● **Your task**: Give back every record exactly, images excluded.

--- Excerpted records Enclosed Below ---

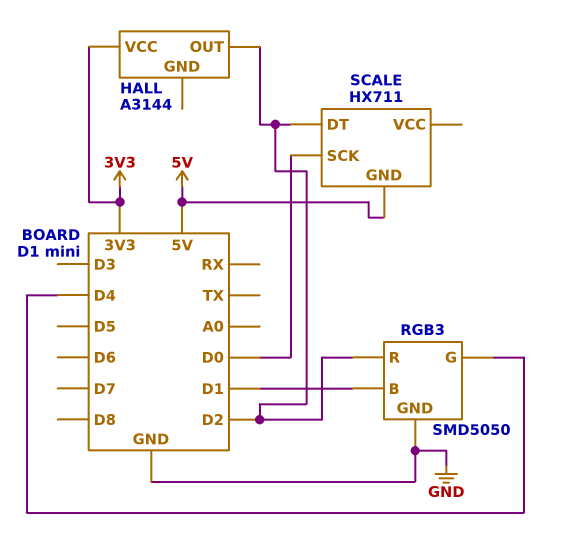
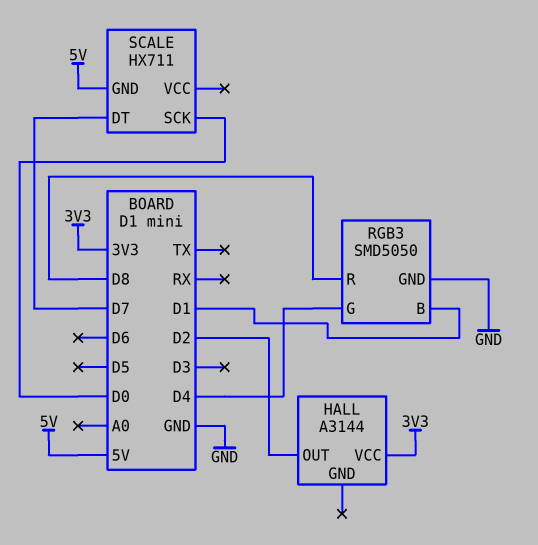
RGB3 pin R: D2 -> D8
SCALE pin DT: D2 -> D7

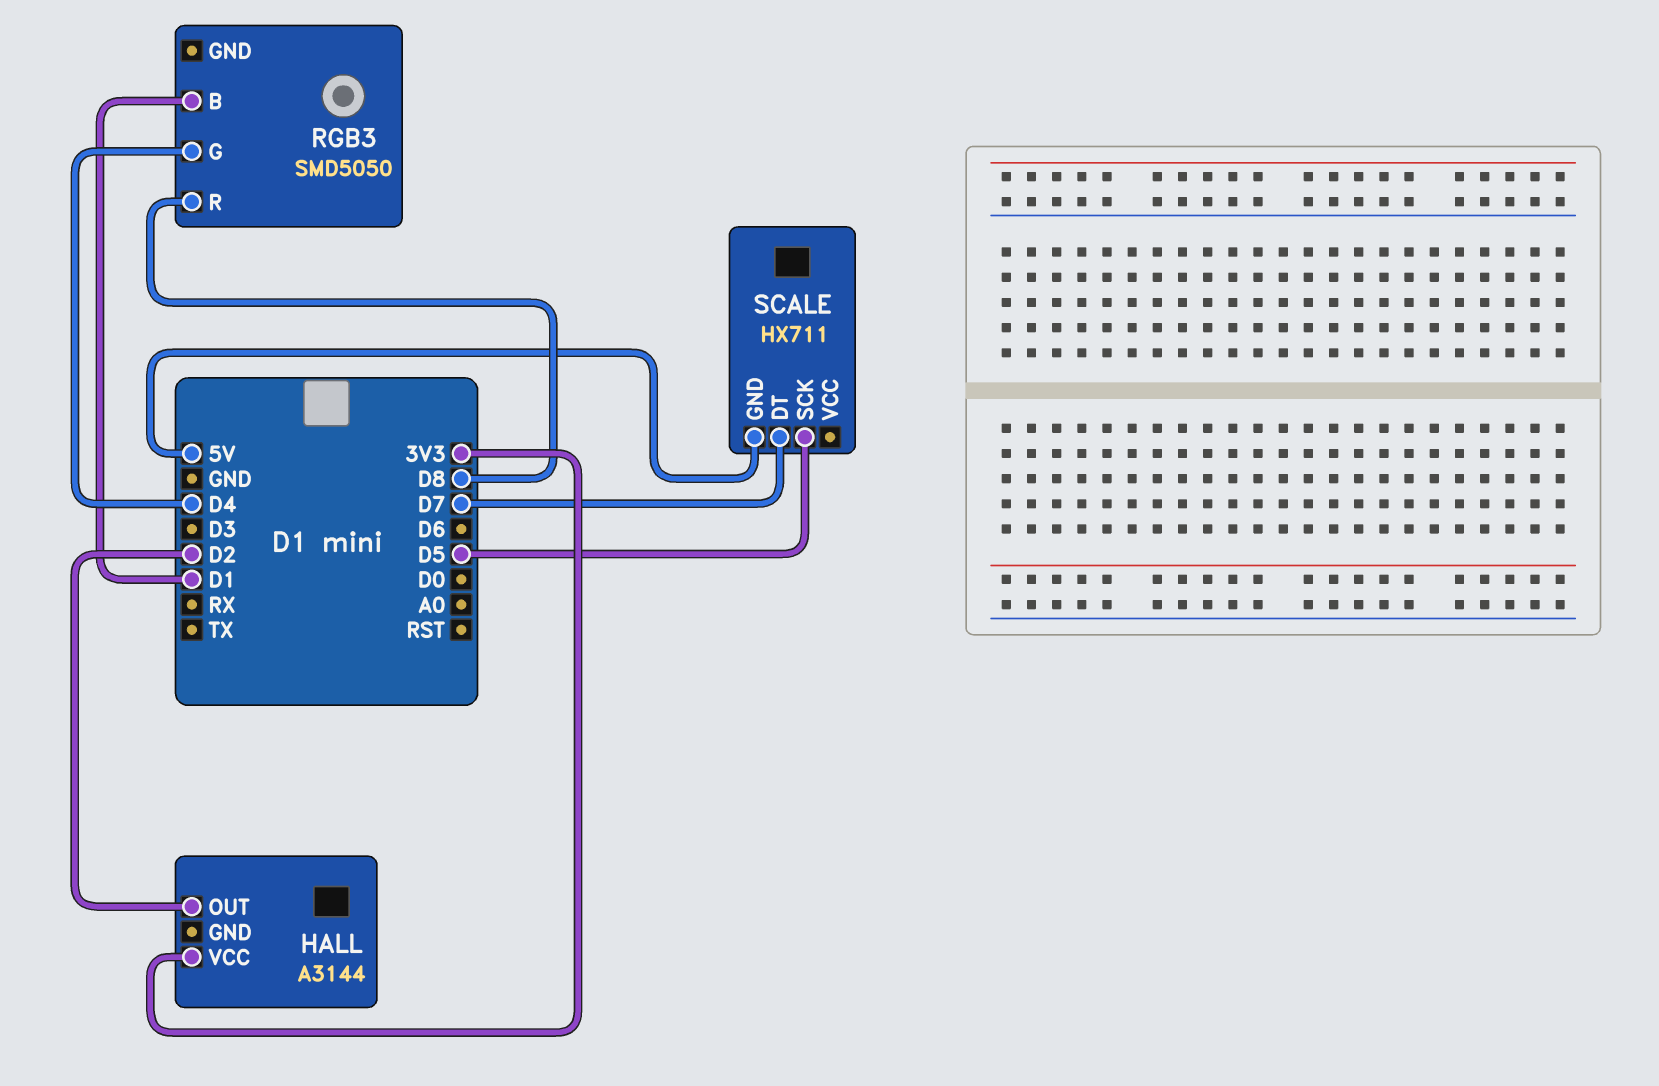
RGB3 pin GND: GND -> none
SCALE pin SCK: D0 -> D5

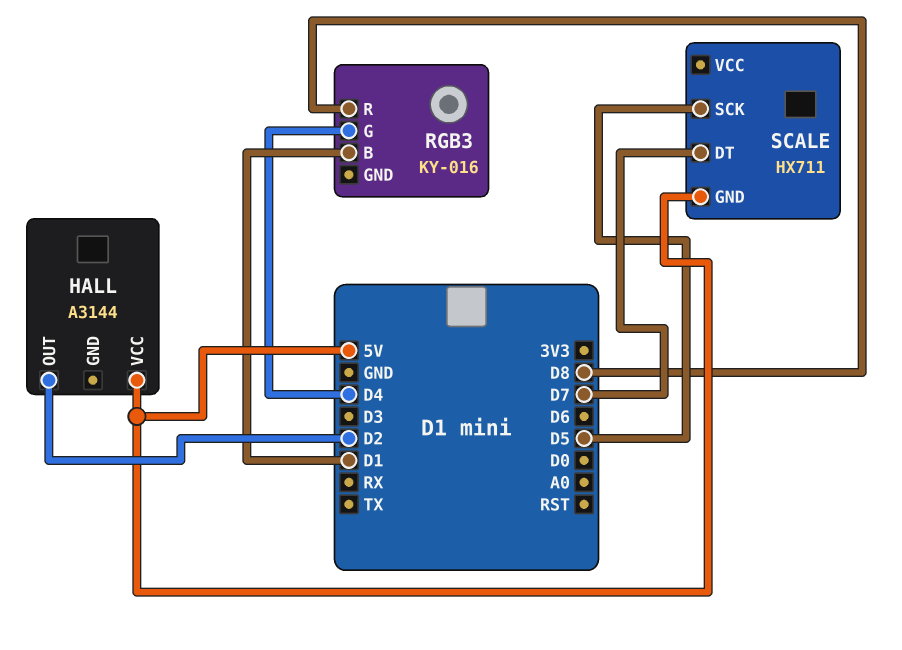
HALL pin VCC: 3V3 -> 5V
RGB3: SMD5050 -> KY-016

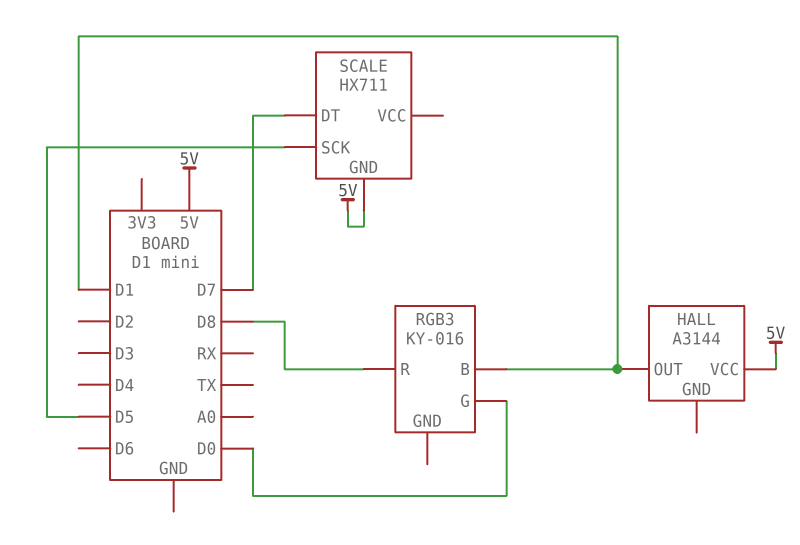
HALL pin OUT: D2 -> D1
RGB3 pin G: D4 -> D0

--- End of Enclosed Excerpted records ---

● **Response to this task**:
RGB3 pin R: D2 -> D8
SCALE pin DT: D2 -> D7

RGB3 pin GND: GND -> none
SCALE pin SCK: D0 -> D5

HALL pin VCC: 3V3 -> 5V
RGB3: SMD5050 -> KY-016

HALL pin OUT: D2 -> D1
RGB3 pin G: D4 -> D0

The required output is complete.